Brief.
Using the listing that follows, return every line with the word "orange".
....
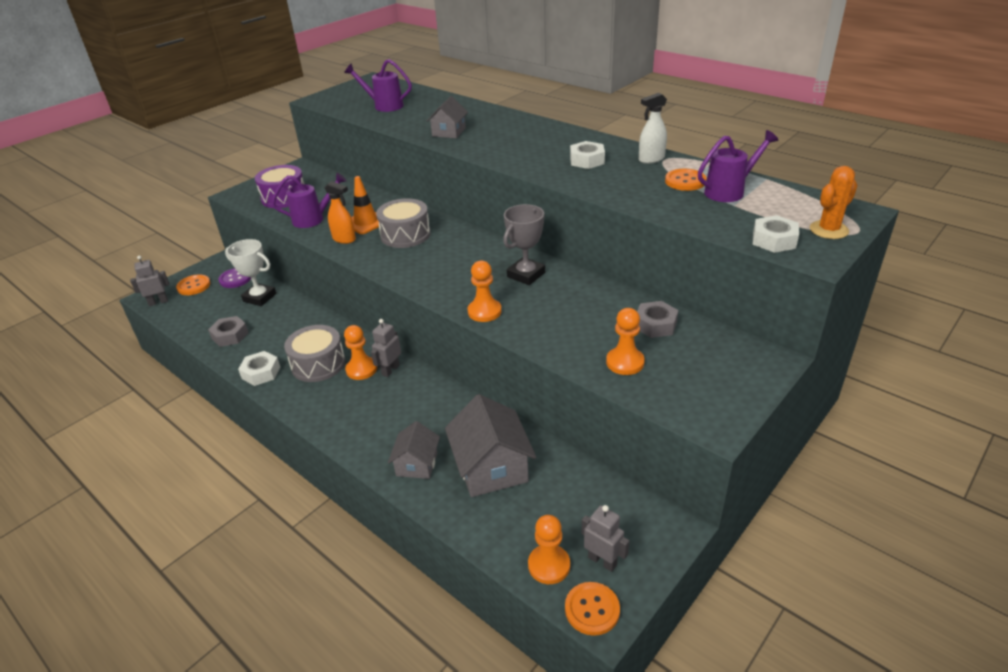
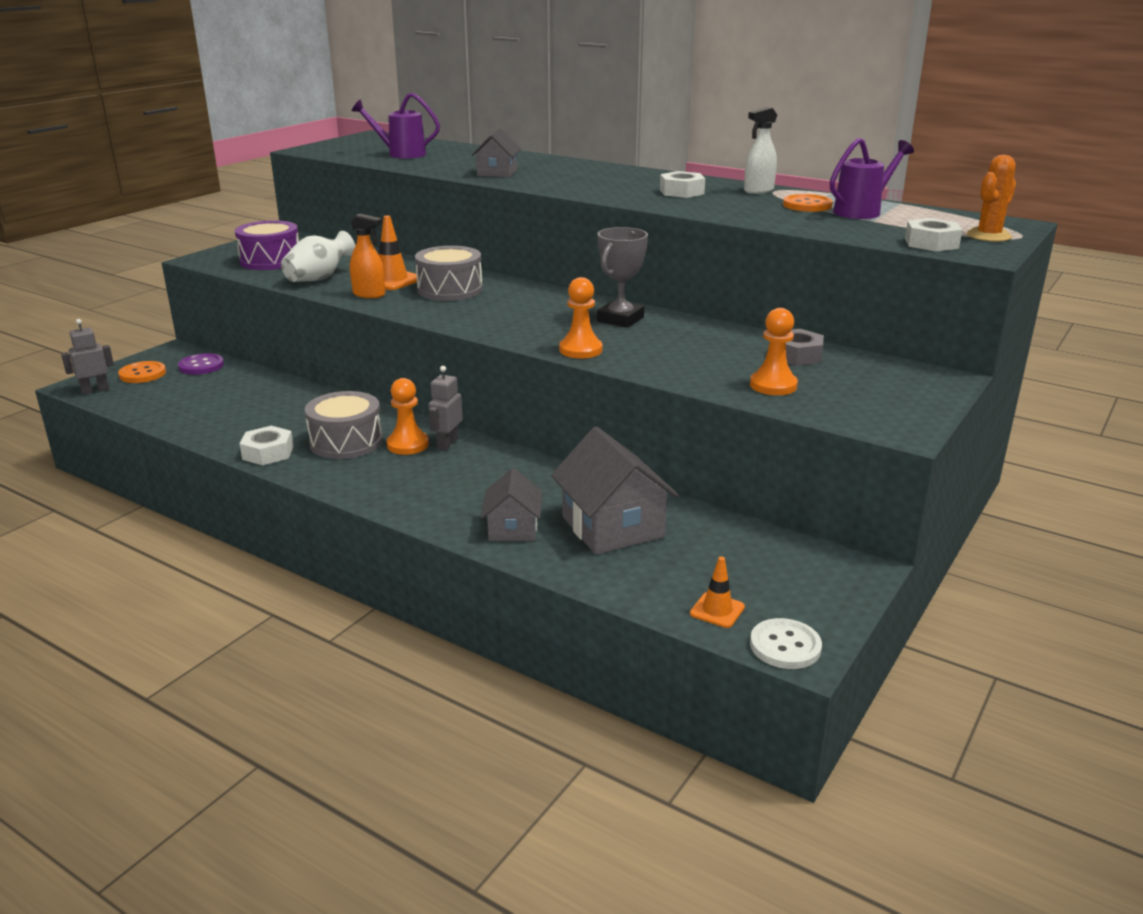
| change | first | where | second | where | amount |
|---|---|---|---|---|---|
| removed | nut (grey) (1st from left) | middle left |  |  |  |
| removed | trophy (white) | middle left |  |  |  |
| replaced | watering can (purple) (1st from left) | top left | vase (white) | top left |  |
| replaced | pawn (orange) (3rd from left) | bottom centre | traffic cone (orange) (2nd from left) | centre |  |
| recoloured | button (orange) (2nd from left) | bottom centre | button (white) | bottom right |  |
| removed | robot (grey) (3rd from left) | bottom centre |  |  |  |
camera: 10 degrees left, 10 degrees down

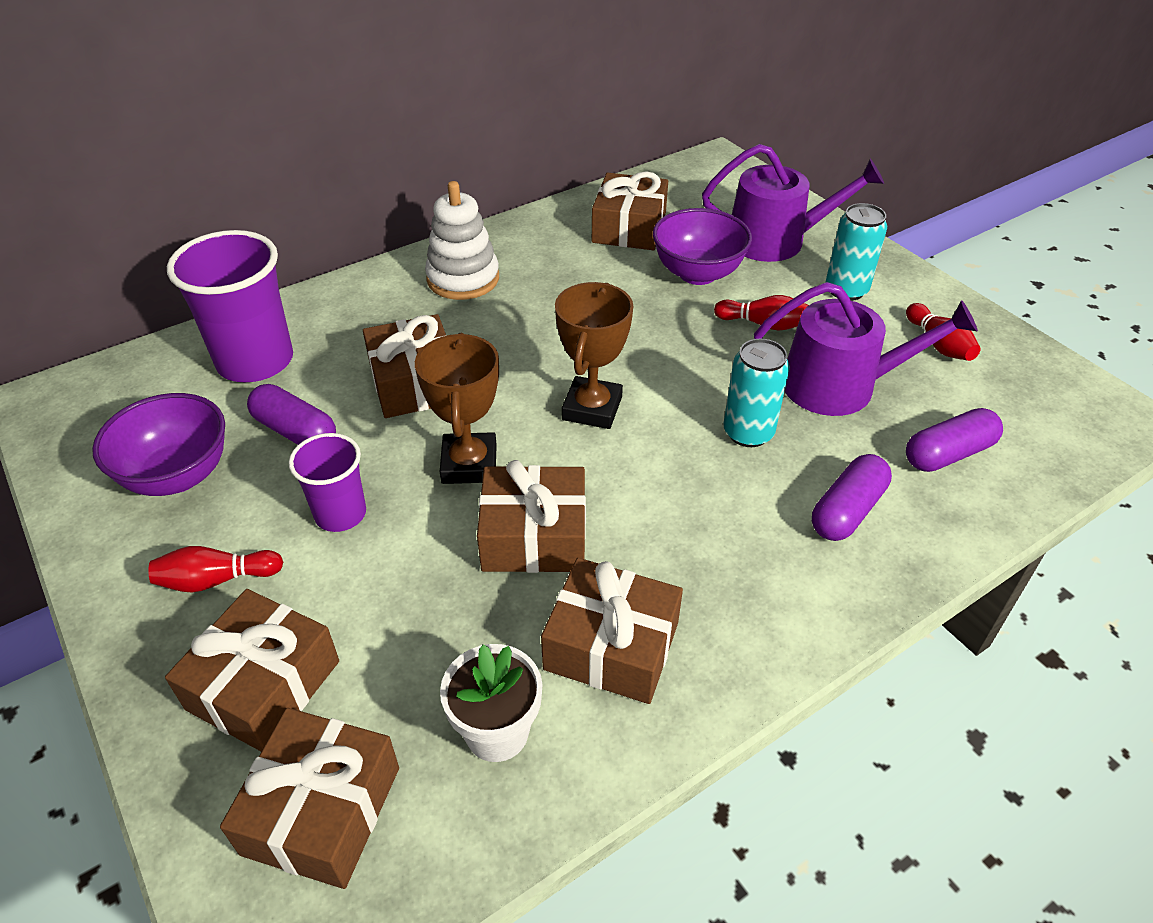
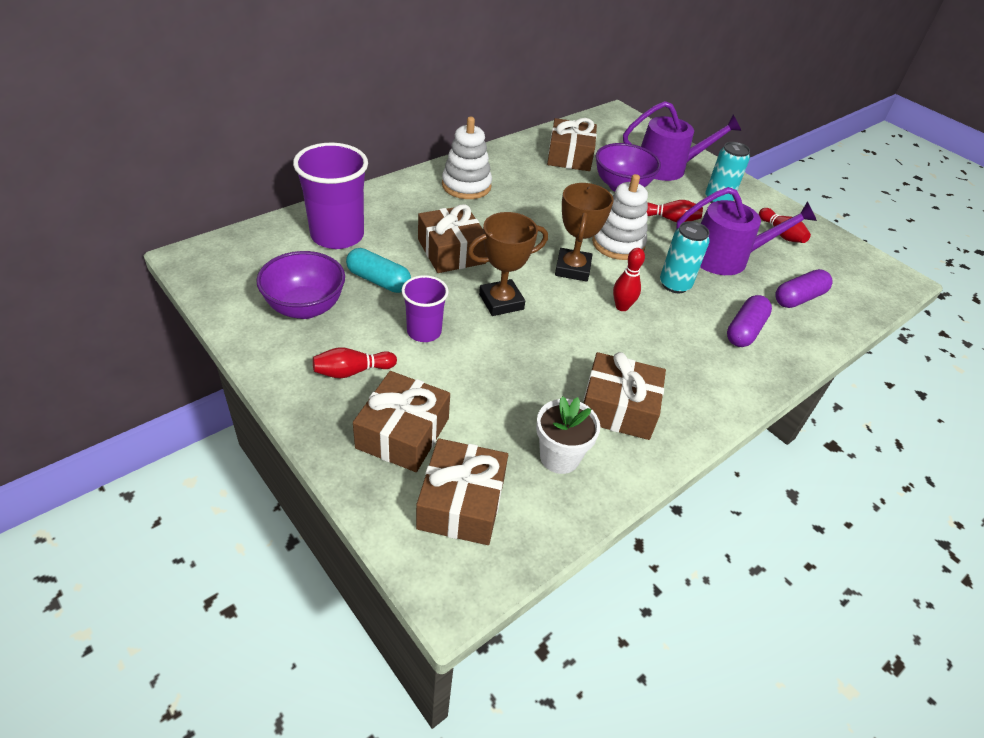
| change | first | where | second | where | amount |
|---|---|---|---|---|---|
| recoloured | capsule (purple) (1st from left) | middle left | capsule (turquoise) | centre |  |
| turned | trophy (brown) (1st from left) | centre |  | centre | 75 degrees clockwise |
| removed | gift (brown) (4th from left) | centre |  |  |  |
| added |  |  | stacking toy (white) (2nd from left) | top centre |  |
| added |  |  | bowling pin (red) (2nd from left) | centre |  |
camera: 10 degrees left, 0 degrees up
....
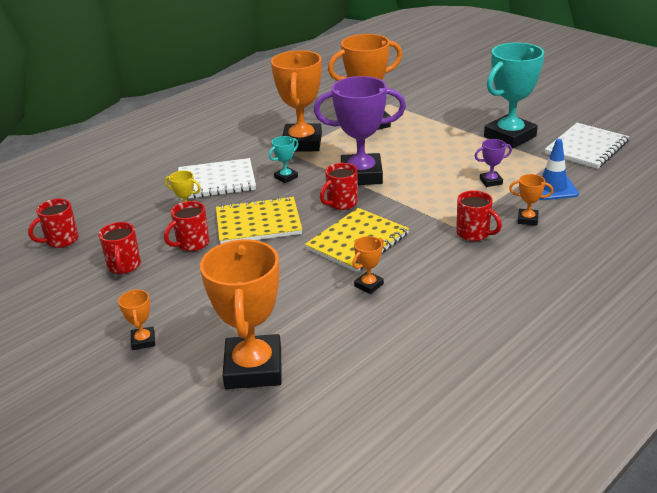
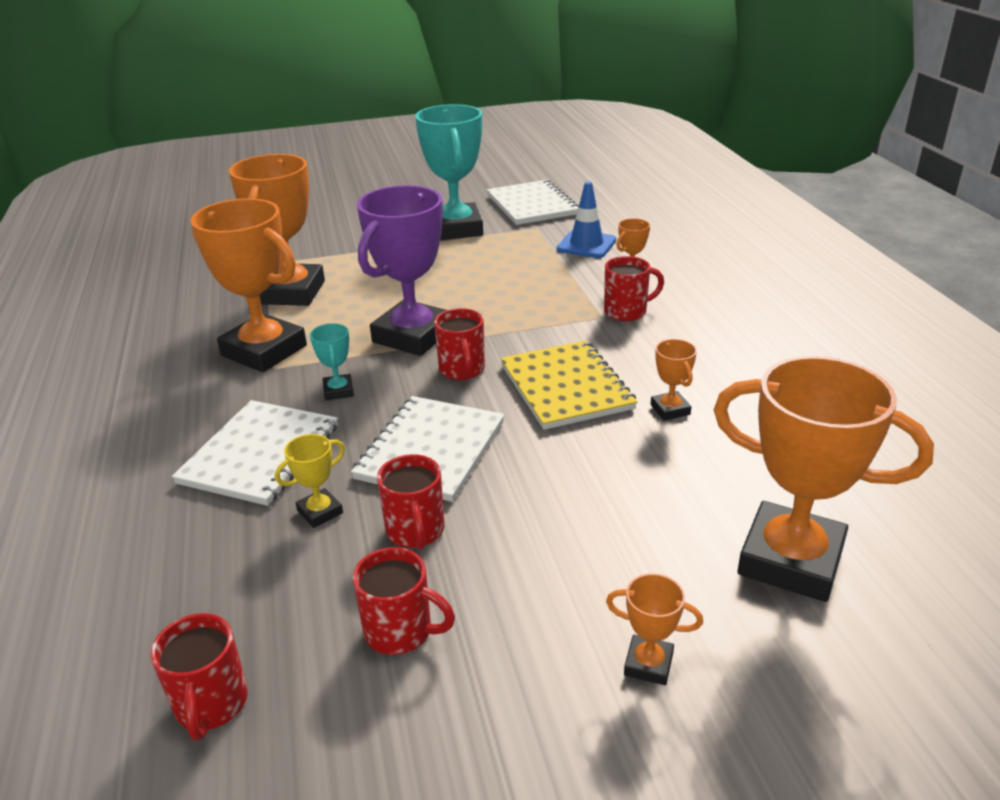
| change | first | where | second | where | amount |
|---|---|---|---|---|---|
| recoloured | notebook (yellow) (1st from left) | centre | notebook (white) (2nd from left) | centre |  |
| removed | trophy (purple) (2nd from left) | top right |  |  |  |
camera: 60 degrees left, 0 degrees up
....
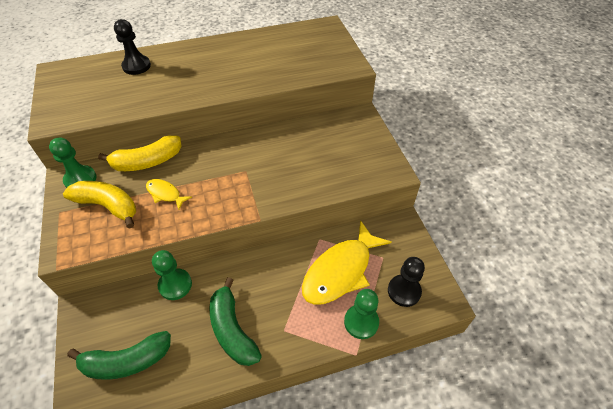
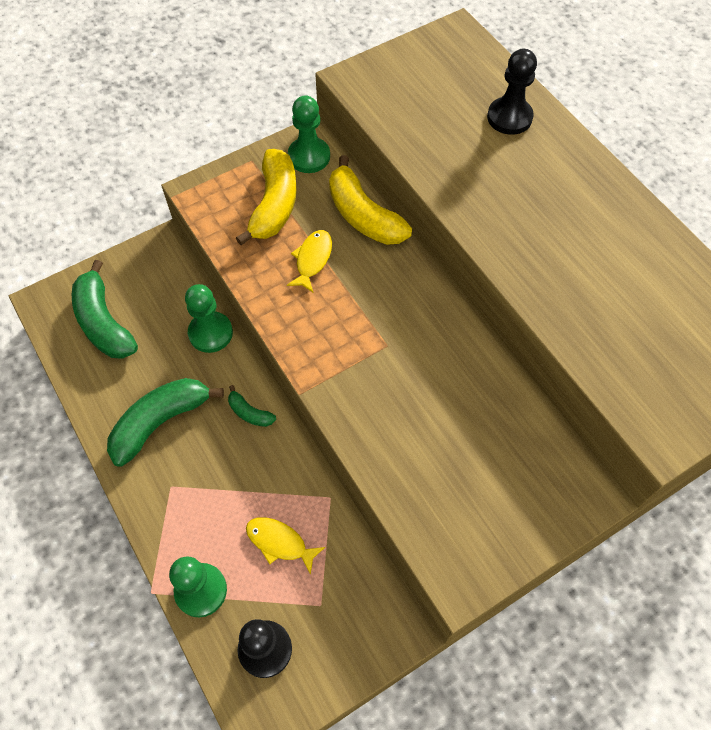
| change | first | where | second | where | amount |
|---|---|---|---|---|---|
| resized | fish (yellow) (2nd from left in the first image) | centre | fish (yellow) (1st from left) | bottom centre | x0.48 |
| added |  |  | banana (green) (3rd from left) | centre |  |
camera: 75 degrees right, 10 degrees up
....
Exercise response.
| replaced | pawn (orange) (3rd from left) | bottom centre | traffic cone (orange) (2nd from left) | centre |  |
| recoloured | button (orange) (2nd from left) | bottom centre | button (white) | bottom right |  |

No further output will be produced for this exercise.